Exercise details. Pull out every row below that contains the word "closest", copying each one in full.

Given information.
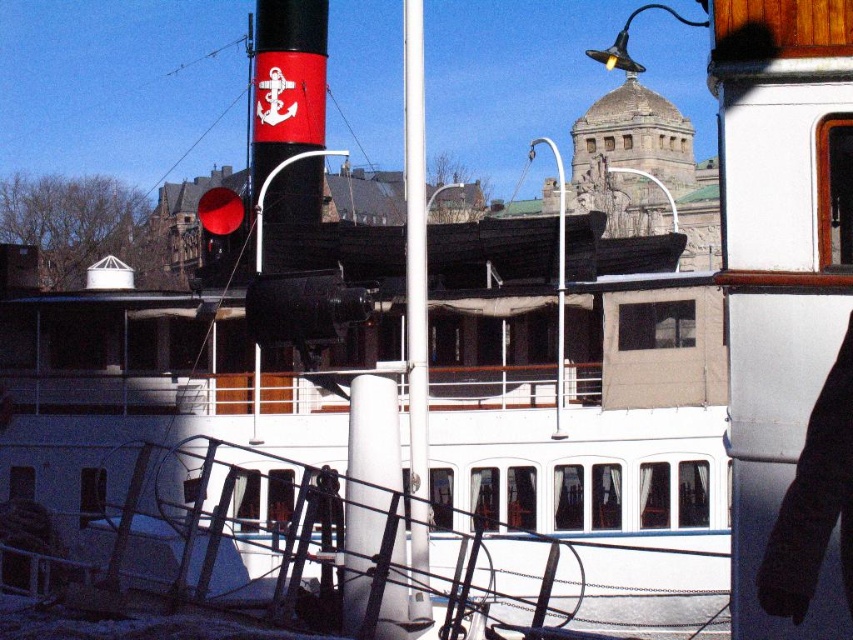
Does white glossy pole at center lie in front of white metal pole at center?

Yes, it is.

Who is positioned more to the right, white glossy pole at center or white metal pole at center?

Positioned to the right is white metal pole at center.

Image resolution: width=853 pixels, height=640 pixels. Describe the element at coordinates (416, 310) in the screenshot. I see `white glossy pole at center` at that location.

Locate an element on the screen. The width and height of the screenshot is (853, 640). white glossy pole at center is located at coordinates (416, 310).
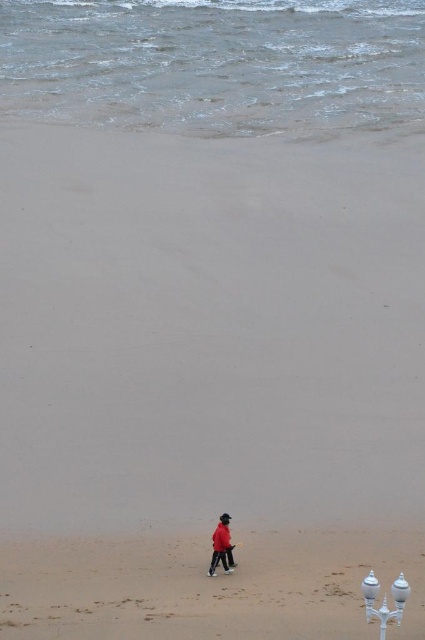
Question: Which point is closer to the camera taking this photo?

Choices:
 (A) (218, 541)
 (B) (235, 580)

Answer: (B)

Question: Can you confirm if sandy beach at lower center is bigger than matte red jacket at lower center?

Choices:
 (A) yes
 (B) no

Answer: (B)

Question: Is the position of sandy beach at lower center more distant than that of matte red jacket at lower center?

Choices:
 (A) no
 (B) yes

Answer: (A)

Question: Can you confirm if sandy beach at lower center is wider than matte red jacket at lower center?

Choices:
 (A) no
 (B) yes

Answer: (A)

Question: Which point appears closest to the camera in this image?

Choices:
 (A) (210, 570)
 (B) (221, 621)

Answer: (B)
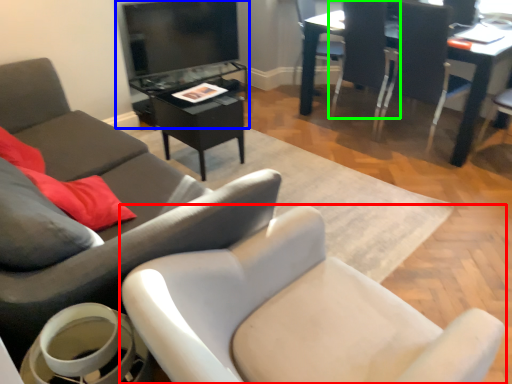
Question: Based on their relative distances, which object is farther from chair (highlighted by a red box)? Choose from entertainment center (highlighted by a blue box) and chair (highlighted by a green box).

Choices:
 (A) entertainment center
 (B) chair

* * *

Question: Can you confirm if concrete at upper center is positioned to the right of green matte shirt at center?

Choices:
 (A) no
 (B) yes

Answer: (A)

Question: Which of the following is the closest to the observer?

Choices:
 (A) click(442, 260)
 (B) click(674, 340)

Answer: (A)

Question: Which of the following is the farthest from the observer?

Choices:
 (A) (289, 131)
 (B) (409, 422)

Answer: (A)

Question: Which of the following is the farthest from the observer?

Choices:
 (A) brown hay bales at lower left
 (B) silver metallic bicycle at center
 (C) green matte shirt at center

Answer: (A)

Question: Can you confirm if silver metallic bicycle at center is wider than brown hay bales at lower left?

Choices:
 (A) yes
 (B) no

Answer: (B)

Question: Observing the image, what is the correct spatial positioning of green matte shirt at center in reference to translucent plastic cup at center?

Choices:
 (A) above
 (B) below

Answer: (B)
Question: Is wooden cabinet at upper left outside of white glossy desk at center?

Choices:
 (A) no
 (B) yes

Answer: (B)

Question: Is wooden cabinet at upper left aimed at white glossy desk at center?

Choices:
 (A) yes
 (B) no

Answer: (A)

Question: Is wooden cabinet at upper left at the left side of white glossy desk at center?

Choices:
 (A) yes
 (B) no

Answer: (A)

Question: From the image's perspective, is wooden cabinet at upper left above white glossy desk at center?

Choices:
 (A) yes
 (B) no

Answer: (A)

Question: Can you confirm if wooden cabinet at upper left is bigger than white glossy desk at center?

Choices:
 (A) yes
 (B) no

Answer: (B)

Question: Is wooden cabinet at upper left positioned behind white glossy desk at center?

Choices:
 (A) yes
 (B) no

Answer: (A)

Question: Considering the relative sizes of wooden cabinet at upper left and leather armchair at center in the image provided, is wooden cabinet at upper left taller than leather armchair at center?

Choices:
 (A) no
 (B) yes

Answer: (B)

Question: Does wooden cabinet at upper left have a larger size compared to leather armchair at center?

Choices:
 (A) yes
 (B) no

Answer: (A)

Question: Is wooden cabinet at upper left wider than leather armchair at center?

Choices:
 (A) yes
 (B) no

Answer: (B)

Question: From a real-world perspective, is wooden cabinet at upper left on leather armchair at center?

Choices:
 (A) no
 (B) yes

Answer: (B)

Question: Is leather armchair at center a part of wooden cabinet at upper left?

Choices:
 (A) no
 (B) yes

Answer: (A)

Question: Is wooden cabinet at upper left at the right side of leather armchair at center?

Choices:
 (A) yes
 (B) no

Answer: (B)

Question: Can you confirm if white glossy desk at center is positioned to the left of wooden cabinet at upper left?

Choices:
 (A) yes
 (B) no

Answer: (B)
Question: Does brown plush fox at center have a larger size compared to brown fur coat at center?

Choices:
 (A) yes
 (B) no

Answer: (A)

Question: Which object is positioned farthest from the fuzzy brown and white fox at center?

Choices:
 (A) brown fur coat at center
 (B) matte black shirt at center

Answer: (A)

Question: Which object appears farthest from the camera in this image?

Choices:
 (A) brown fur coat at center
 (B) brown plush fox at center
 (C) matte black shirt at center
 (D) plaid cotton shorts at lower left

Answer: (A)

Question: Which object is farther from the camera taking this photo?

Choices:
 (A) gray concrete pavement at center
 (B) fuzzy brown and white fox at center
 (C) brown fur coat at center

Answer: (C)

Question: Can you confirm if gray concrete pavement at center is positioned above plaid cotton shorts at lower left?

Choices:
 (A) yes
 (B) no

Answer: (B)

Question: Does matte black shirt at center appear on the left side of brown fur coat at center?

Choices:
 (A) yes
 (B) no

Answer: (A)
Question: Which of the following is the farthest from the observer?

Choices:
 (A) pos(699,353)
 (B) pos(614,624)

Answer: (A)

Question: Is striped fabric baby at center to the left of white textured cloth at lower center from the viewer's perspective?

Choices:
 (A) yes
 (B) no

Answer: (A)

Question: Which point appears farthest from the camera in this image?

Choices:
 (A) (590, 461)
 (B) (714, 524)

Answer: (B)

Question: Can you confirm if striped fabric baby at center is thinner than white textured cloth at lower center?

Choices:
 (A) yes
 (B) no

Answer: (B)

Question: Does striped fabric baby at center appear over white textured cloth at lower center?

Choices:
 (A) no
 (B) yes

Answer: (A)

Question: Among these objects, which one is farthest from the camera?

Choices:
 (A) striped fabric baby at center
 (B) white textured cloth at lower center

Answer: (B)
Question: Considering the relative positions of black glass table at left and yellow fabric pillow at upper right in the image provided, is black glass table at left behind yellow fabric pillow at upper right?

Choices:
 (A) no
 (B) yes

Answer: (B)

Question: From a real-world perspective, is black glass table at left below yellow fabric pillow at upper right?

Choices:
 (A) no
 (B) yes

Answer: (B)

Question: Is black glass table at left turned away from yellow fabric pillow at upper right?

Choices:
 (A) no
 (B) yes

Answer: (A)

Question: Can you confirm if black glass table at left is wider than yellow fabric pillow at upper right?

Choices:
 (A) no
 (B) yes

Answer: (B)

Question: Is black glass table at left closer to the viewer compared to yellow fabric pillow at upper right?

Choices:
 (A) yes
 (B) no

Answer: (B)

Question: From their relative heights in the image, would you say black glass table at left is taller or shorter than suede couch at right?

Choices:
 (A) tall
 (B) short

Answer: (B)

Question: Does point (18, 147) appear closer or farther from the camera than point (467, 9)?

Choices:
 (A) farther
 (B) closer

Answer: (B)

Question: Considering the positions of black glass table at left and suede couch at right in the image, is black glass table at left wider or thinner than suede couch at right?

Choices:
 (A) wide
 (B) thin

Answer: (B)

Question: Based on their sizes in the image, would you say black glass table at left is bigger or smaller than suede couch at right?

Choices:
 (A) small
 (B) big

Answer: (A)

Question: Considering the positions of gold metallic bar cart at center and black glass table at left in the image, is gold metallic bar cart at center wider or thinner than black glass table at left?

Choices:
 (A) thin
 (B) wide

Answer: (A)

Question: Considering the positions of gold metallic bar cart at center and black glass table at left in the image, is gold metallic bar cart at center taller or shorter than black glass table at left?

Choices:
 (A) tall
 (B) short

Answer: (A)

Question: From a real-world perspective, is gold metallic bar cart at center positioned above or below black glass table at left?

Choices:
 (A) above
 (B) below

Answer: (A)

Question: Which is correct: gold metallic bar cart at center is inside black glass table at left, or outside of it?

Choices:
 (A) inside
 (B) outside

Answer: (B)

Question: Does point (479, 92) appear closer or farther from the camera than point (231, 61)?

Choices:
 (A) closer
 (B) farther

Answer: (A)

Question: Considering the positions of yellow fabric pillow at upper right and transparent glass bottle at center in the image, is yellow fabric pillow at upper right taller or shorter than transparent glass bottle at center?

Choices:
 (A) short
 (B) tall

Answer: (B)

* * *

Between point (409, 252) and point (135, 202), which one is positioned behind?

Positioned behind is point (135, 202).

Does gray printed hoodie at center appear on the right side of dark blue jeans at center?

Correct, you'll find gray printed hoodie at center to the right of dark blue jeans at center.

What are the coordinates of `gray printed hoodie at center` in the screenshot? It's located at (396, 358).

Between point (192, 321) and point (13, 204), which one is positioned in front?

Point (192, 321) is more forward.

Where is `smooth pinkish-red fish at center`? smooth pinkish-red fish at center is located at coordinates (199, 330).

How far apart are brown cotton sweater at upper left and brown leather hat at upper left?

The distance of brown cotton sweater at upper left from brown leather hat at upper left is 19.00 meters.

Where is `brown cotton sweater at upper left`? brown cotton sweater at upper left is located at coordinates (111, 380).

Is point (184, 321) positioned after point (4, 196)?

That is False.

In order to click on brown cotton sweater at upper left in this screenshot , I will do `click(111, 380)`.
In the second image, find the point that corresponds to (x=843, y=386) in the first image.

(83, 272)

Worked answer.
Question: Which point appears closest to the camera in this image?
Question: Which of the following is the closest to the observer?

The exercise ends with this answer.